- [What to produce]
In the records below, find the line that contains "R3: 47 (+3V3, DGND) -> 47 (+3V3, n10)" and the line that contains "D1: LED (A GND, K". Set down exactly those lines and every line between them, and nothing more.

- [Data section]

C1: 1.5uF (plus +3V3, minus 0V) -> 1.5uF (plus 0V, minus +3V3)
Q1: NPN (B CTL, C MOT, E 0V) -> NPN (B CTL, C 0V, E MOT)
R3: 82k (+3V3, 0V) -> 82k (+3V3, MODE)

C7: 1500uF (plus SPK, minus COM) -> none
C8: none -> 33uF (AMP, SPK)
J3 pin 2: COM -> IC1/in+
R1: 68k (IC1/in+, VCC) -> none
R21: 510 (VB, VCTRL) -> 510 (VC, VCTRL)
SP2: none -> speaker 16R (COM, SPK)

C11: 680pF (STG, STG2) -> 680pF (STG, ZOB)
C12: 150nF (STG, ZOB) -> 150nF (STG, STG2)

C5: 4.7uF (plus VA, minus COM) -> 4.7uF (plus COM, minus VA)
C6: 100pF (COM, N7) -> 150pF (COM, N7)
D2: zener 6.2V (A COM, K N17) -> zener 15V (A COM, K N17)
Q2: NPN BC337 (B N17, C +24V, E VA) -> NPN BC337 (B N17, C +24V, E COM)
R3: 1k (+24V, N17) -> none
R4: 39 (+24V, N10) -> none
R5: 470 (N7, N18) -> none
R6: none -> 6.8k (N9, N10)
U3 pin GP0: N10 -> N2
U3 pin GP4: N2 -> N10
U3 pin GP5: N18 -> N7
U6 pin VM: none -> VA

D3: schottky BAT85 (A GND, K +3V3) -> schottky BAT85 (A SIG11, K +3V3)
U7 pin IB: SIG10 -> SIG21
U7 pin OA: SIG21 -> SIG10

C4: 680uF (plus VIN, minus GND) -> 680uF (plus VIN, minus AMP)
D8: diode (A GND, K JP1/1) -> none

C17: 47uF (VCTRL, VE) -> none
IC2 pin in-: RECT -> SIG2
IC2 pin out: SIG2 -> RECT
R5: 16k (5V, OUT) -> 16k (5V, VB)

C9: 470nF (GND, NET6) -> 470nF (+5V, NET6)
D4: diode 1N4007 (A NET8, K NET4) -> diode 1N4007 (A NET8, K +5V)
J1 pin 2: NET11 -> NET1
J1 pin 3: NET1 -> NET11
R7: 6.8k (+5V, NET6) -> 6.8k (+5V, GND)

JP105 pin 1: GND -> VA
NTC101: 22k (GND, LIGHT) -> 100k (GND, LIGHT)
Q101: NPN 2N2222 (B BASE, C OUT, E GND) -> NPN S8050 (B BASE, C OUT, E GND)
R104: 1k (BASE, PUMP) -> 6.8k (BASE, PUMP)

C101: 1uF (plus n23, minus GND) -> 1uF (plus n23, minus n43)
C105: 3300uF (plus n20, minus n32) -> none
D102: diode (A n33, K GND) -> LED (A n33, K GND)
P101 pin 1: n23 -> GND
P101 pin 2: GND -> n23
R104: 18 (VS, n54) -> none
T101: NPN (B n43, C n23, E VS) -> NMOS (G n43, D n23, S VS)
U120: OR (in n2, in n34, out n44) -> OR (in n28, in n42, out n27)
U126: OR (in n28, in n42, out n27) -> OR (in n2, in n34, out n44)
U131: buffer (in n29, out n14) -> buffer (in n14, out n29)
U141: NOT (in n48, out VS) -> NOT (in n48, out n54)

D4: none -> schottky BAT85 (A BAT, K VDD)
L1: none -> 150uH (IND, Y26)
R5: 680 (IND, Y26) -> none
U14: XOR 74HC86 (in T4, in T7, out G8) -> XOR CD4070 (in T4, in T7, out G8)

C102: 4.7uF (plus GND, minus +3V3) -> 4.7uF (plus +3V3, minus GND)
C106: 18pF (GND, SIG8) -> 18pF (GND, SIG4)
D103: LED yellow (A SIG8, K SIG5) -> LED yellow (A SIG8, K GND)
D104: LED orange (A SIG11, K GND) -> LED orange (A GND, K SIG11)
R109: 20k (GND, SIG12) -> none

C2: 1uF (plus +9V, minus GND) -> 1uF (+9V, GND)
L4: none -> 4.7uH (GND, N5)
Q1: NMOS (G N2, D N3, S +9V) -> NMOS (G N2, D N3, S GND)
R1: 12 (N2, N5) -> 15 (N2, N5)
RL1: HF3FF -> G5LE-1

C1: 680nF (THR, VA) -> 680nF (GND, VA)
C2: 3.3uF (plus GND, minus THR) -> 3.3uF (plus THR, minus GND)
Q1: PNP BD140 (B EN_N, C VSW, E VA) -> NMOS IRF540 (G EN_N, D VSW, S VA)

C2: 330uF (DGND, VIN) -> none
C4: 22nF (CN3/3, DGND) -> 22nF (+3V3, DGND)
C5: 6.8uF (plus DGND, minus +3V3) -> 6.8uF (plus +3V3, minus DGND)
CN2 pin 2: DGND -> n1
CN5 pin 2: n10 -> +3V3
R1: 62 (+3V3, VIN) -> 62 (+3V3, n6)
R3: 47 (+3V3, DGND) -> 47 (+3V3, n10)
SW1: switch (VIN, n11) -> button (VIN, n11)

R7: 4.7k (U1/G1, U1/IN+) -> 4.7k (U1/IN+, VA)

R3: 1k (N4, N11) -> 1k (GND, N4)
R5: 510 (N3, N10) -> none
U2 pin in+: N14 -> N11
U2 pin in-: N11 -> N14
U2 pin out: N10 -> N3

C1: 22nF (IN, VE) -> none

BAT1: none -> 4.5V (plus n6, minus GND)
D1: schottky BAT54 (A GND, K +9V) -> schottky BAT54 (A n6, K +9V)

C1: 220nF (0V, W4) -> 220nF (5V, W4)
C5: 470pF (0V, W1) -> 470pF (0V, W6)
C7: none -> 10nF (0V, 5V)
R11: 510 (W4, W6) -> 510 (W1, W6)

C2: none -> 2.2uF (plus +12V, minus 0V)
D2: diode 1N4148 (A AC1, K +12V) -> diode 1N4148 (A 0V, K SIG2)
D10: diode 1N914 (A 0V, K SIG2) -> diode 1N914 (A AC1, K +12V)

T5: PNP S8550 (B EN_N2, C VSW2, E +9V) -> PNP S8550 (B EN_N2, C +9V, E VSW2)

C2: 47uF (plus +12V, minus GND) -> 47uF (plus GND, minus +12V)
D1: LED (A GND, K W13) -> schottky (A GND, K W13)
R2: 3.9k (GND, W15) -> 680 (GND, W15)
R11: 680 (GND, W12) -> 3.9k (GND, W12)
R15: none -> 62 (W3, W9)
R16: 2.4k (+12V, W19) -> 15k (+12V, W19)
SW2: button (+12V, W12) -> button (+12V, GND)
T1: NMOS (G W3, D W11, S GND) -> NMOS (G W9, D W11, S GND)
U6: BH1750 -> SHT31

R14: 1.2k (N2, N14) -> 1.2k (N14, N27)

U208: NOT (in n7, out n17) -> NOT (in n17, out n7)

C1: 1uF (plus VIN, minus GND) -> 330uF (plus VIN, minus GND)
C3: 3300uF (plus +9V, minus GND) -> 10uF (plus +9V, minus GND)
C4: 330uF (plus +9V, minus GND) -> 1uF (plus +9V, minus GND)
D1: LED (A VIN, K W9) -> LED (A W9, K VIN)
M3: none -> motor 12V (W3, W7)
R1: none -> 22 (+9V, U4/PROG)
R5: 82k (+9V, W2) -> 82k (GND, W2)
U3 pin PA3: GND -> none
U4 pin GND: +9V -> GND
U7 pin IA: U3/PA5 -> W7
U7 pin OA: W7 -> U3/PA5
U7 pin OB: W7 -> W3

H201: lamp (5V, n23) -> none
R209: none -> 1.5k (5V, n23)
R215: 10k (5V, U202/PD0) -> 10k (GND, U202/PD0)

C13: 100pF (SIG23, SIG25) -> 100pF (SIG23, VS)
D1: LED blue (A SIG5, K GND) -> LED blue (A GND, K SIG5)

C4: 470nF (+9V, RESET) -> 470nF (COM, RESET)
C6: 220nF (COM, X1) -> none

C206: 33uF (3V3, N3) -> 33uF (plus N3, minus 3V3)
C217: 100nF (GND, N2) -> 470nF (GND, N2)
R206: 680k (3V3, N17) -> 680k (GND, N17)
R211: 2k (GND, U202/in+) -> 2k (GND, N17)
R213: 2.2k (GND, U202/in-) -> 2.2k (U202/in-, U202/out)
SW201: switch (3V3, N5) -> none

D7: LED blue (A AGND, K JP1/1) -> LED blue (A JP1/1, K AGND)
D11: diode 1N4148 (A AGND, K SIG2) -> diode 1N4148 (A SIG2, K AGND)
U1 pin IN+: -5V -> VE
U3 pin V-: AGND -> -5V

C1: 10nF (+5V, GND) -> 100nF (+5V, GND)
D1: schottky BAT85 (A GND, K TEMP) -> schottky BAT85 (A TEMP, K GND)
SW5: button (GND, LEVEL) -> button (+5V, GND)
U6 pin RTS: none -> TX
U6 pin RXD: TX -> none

- [Answer box]
R3: 47 (+3V3, DGND) -> 47 (+3V3, n10)
SW1: switch (VIN, n11) -> button (VIN, n11)

R7: 4.7k (U1/G1, U1/IN+) -> 4.7k (U1/IN+, VA)

R3: 1k (N4, N11) -> 1k (GND, N4)
R5: 510 (N3, N10) -> none
U2 pin in+: N14 -> N11
U2 pin in-: N11 -> N14
U2 pin out: N10 -> N3

C1: 22nF (IN, VE) -> none

BAT1: none -> 4.5V (plus n6, minus GND)
D1: schottky BAT54 (A GND, K +9V) -> schottky BAT54 (A n6, K +9V)

C1: 220nF (0V, W4) -> 220nF (5V, W4)
C5: 470pF (0V, W1) -> 470pF (0V, W6)
C7: none -> 10nF (0V, 5V)
R11: 510 (W4, W6) -> 510 (W1, W6)

C2: none -> 2.2uF (plus +12V, minus 0V)
D2: diode 1N4148 (A AC1, K +12V) -> diode 1N4148 (A 0V, K SIG2)
D10: diode 1N914 (A 0V, K SIG2) -> diode 1N914 (A AC1, K +12V)

T5: PNP S8550 (B EN_N2, C VSW2, E +9V) -> PNP S8550 (B EN_N2, C +9V, E VSW2)

C2: 47uF (plus +12V, minus GND) -> 47uF (plus GND, minus +12V)
D1: LED (A GND, K W13) -> schottky (A GND, K W13)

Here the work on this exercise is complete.